• Records for this exercise:
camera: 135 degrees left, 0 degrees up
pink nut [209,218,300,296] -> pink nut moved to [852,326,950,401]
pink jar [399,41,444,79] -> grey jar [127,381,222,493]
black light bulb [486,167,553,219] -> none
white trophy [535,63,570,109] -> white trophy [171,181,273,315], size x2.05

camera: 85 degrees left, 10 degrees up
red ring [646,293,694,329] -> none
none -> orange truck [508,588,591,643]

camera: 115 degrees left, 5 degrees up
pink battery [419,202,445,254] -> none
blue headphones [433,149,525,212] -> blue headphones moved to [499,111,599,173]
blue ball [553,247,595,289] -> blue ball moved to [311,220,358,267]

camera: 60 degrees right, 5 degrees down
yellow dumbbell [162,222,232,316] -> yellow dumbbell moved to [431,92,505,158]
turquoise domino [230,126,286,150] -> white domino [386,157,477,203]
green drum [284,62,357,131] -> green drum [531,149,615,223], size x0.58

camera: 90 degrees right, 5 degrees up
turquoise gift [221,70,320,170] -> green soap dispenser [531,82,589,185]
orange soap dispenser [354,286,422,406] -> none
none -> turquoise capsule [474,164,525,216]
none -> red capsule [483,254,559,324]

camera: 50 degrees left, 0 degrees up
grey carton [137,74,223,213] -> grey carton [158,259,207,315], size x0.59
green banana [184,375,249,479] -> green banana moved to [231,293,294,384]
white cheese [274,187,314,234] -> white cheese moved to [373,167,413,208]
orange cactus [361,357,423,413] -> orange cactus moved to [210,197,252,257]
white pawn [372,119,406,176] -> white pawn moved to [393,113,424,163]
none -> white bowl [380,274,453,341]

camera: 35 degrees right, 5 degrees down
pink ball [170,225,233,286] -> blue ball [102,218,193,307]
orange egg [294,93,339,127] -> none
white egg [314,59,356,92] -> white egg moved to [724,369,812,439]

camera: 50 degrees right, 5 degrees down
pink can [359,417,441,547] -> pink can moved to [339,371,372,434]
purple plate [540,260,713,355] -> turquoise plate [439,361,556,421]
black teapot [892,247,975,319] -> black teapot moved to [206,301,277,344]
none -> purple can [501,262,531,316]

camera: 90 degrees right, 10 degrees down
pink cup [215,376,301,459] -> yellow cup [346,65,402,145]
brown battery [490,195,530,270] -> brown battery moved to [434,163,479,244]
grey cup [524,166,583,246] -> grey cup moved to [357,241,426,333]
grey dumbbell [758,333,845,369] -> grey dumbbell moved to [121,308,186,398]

• Problem description:
In how many lines of the listing does the word "grey" appear? Give the number by itself.

• Problem solution:
4